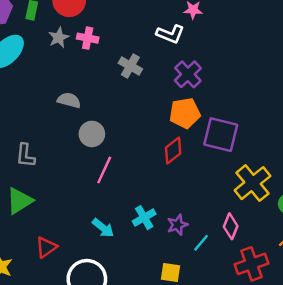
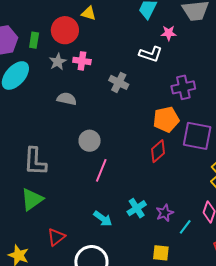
purple cross: (188, 74) -> (183, 87), moved, turned 35
gray semicircle: (69, 100) -> (67, 99), moved
gray L-shape: (26, 156) -> (35, 161), size x1.4

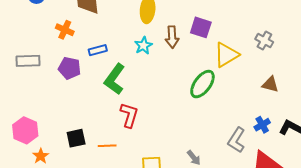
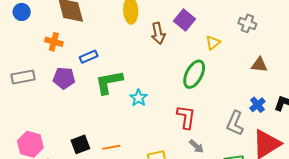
purple square: (201, 27) -> (184, 20), turned 30
cyan star: (143, 46) -> (139, 98), moved
yellow triangle: (226, 55) -> (213, 43), size x0.6
green L-shape: (115, 79) -> (109, 82), turned 52
red L-shape: (129, 115) -> (186, 117), moved

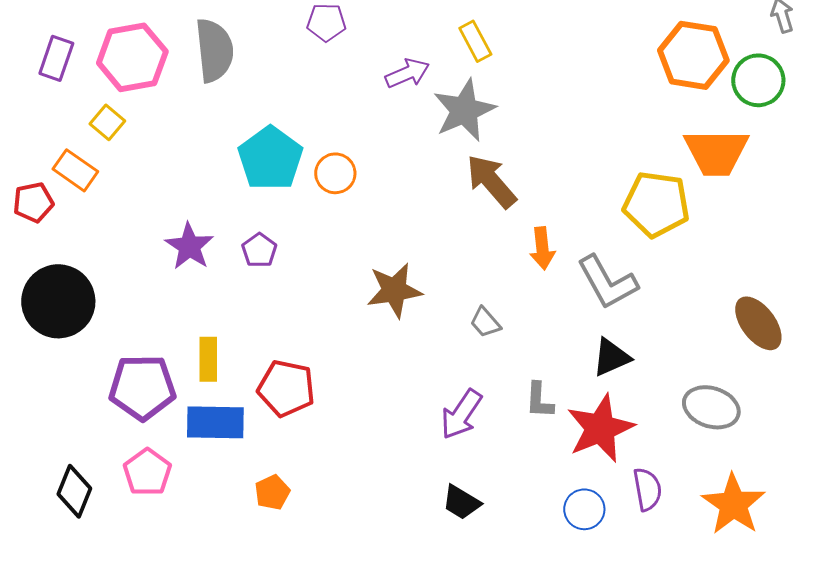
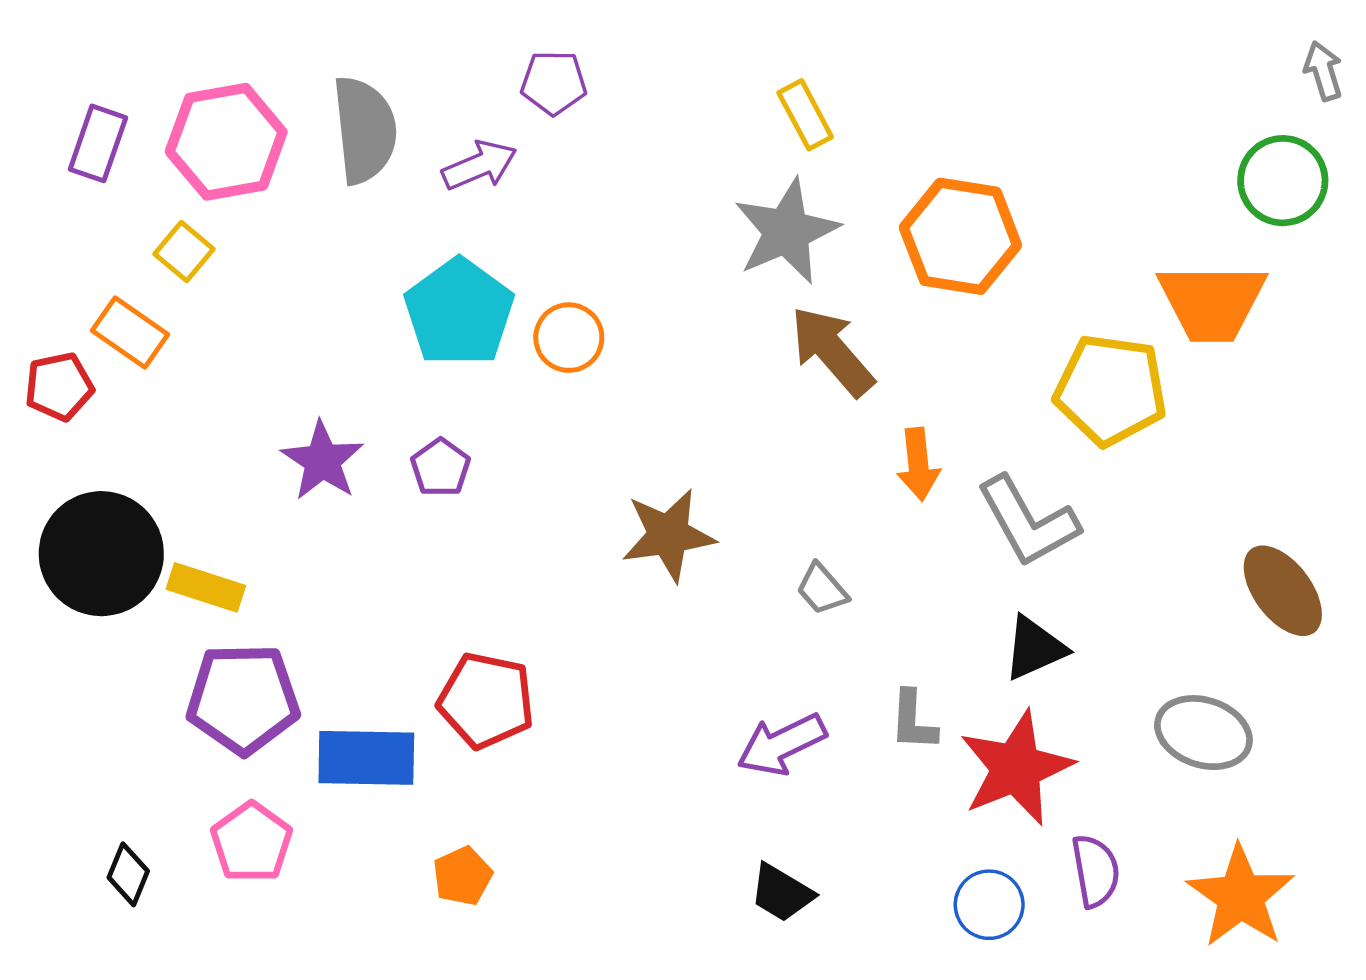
orange hexagon: (693, 55) -> (960, 236), moved
purple arrow: (407, 73) -> (479, 165), moved
yellow rectangle: (208, 359) -> (206, 587), moved, turned -72
purple arrow: (461, 414) -> (782, 744), turned 30
black diamond: (74, 491) -> (128, 874), size x0.7

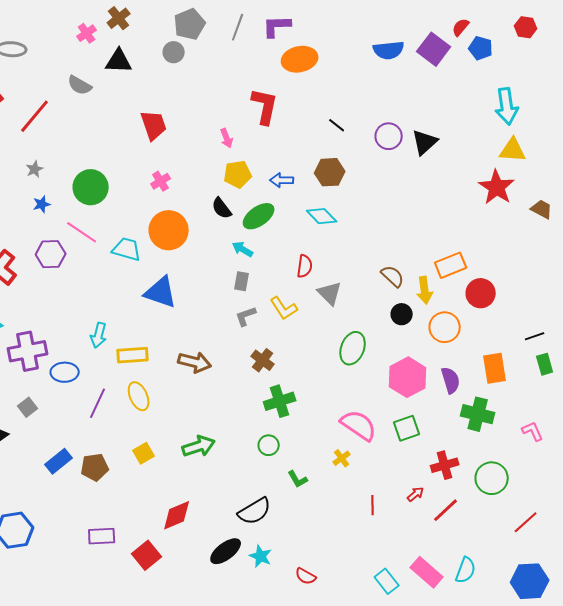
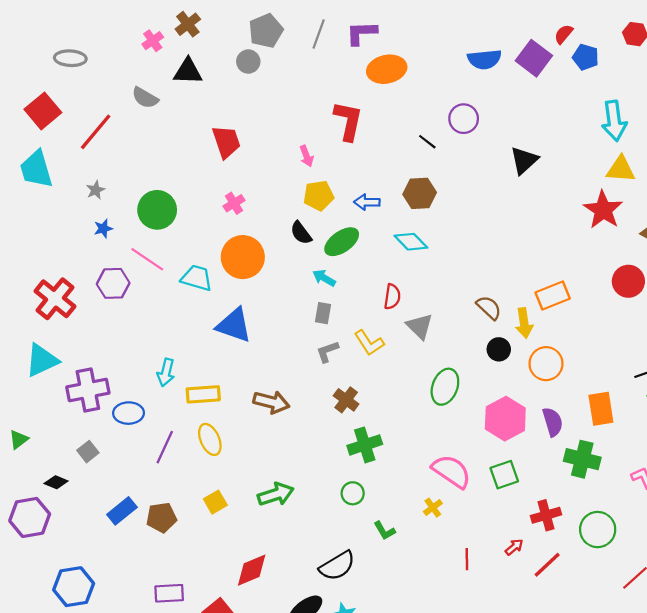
purple circle: (389, 136) -> (464, 119), moved
red circle: (481, 293) -> (628, 281), moved

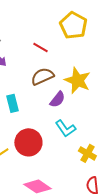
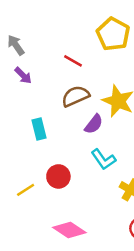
red circle: (28, 142) -> (58, 176), size x0.7

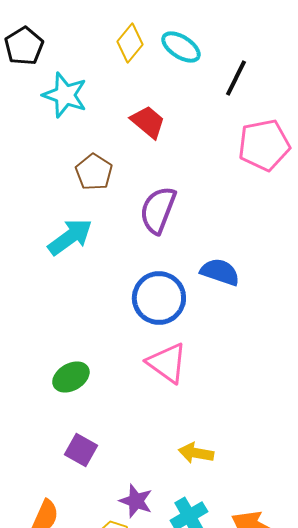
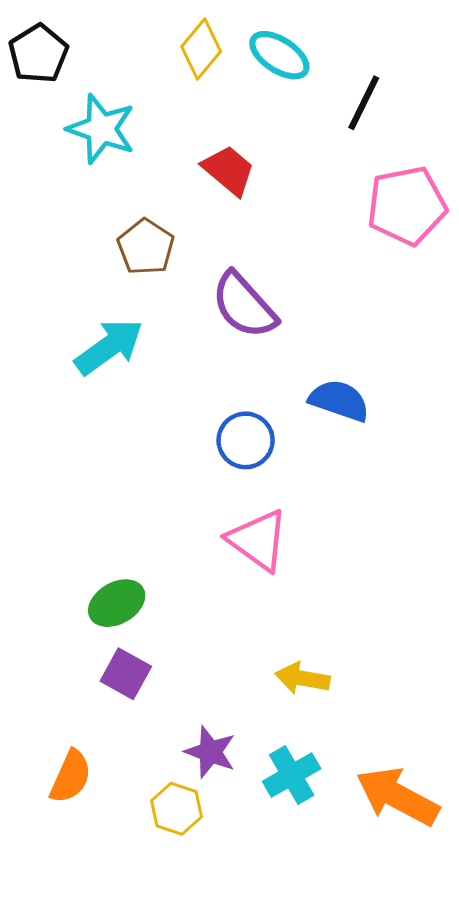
purple semicircle: (158, 210) -> (244, 305), turned -63
blue circle: (159, 298) -> (246, 440), size x0.7
green ellipse: (71, 377) -> (117, 603), moved

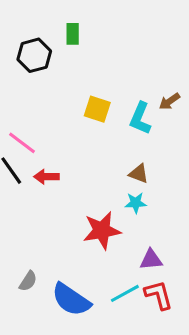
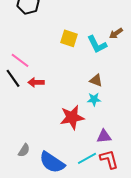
cyan L-shape: (140, 118) -> (97, 44), turned -50

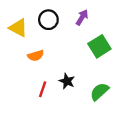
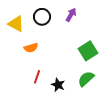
green square: (99, 46) -> (88, 51), moved
black star: (67, 81) -> (58, 85), moved

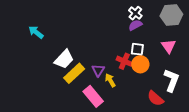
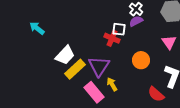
white square: (137, 49) -> (119, 29), moved
red cross: (124, 61) -> (112, 38), moved
purple triangle: (98, 70) -> (99, 66), size x1.6
yellow arrow: (110, 80) -> (112, 84), moved

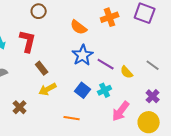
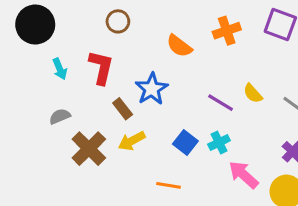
blue star: (83, 55) -> (152, 89), moved
yellow semicircle: (127, 72) -> (253, 93), moved
brown cross: (20, 107) -> (89, 149), moved, size x1.6
pink arrow: (121, 111) -> (244, 175), turned 95

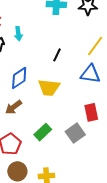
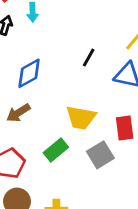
black line: (57, 55) -> (89, 58), moved
yellow trapezoid: (49, 88) -> (81, 118), moved

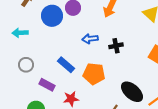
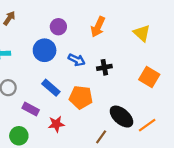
blue circle: (52, 16) -> (45, 50), moved
blue arrow: (90, 39) -> (77, 60), turned -147

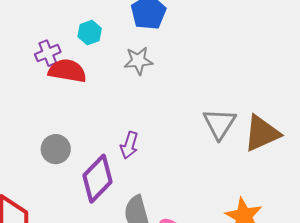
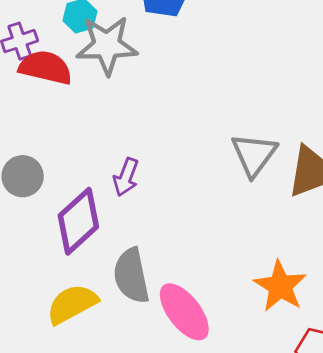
gray star: (138, 61) -> (107, 45), moved, size x1.5

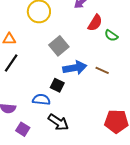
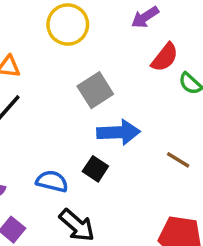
brown line: (102, 70) -> (178, 160), moved
black square: (57, 85) -> (95, 169), moved

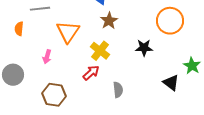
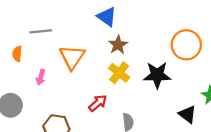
black star: (144, 48) -> (157, 75), size x1.4
yellow cross: (100, 51) -> (119, 73), moved
pink arrow: (47, 57) -> (41, 77), moved

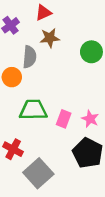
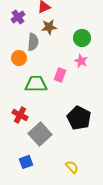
pink rectangle: (64, 119) -> (60, 75), moved
pink star: (90, 119) -> (81, 61), moved

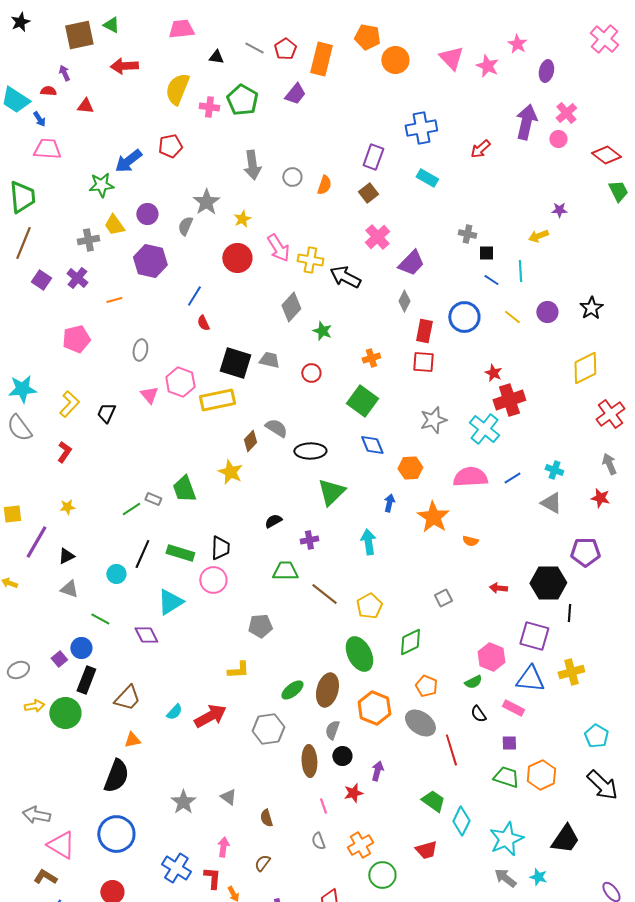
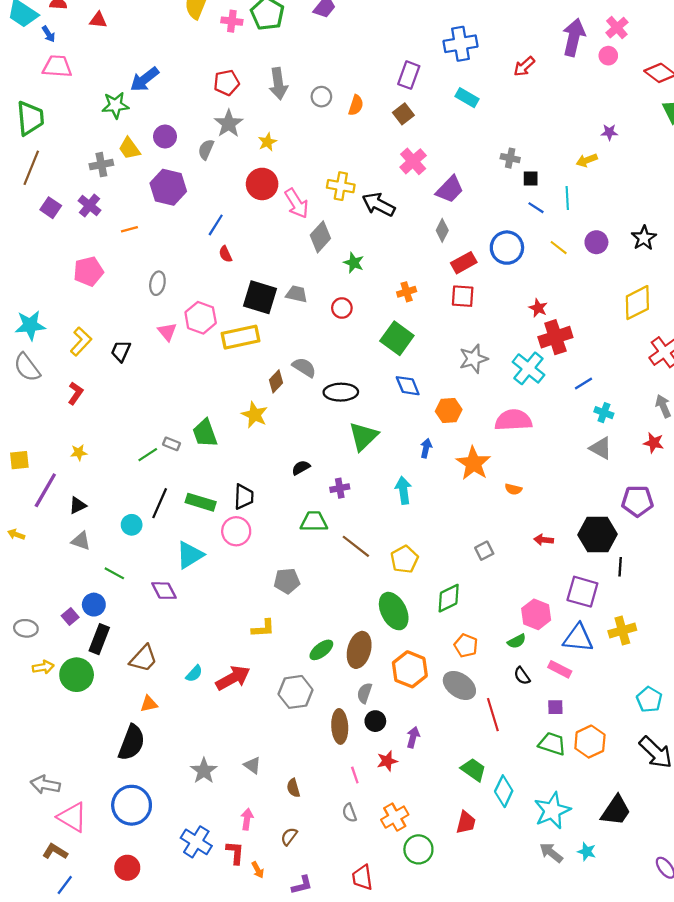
red pentagon: (170, 146) -> (226, 83), moved
pink arrow: (278, 248) -> (297, 203), moved
red rectangle: (424, 331) -> (464, 263), turned 50
blue line: (512, 478) -> (583, 383), moved
gray ellipse: (18, 670) -> (26, 628), turned 30
red trapezoid: (426, 850) -> (466, 822), turned -60

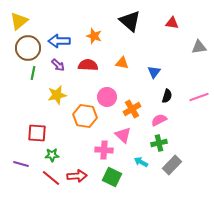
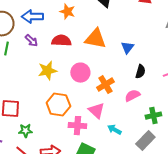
orange triangle: (122, 63) -> (95, 39), size x1.6
yellow star: (57, 95) -> (47, 71), moved
orange hexagon: (85, 116) -> (58, 105), moved
green cross: (159, 143) -> (153, 116), moved
cyan arrow: (141, 162) -> (114, 130), moved

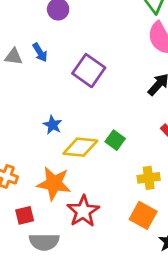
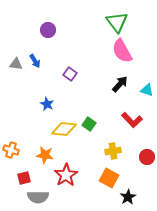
purple square: (89, 71) -> (70, 74), size x0.6
blue star: (53, 125) -> (47, 104), moved
orange star: (54, 183) -> (45, 155), size x0.7

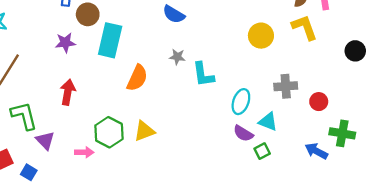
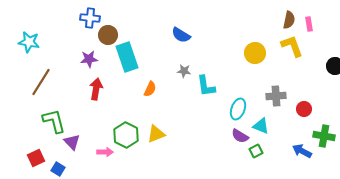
cyan rectangle: (110, 40) -> (127, 57), turned -32
orange semicircle: (137, 78) -> (150, 89), size x0.7
red arrow: (68, 92) -> (96, 89), moved

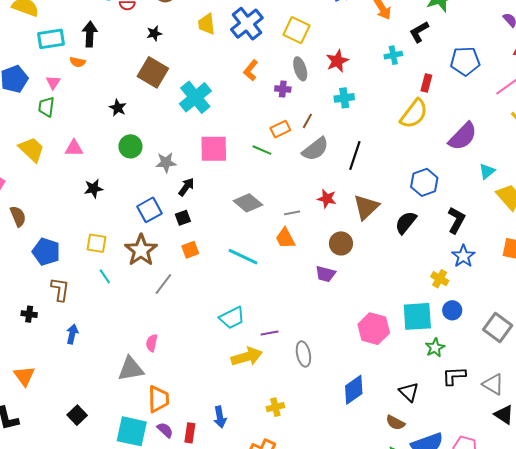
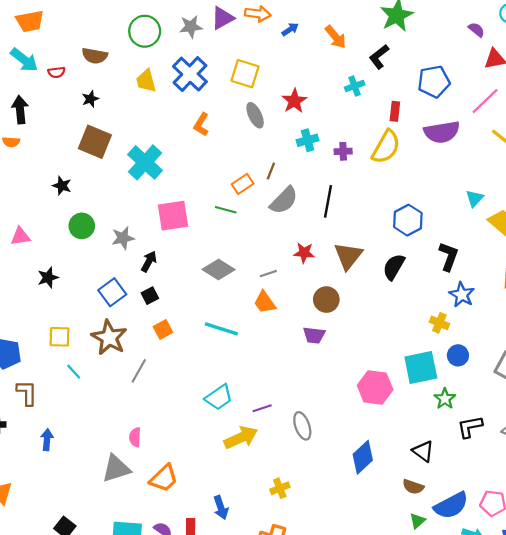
purple cross: (283, 89) -> (343, 151), moved
purple semicircle: (463, 136) -> (442, 132), moved, turned 44
orange trapezoid: (158, 399) -> (164, 478), moved, turned 56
-- -- --
### Problem to work on
From the line containing "black star: (144, 48) -> (157, 75), size x1.4" through the line containing "yellow star: (57, 95) -> (47, 71), moved", copy every line above exactly, without pictures.

### Written answer
black star: (144, 48) -> (157, 75), size x1.4
yellow cross: (100, 51) -> (119, 73), moved
pink arrow: (47, 57) -> (41, 77), moved

pink rectangle: (64, 119) -> (60, 75), moved
pink star: (90, 119) -> (81, 61), moved

red pentagon: (170, 146) -> (226, 83), moved
pink arrow: (278, 248) -> (297, 203), moved
red rectangle: (424, 331) -> (464, 263), turned 50
blue line: (512, 478) -> (583, 383), moved
gray ellipse: (18, 670) -> (26, 628), turned 30
red trapezoid: (426, 850) -> (466, 822), turned -60

orange triangle: (122, 63) -> (95, 39), size x1.6
yellow star: (57, 95) -> (47, 71), moved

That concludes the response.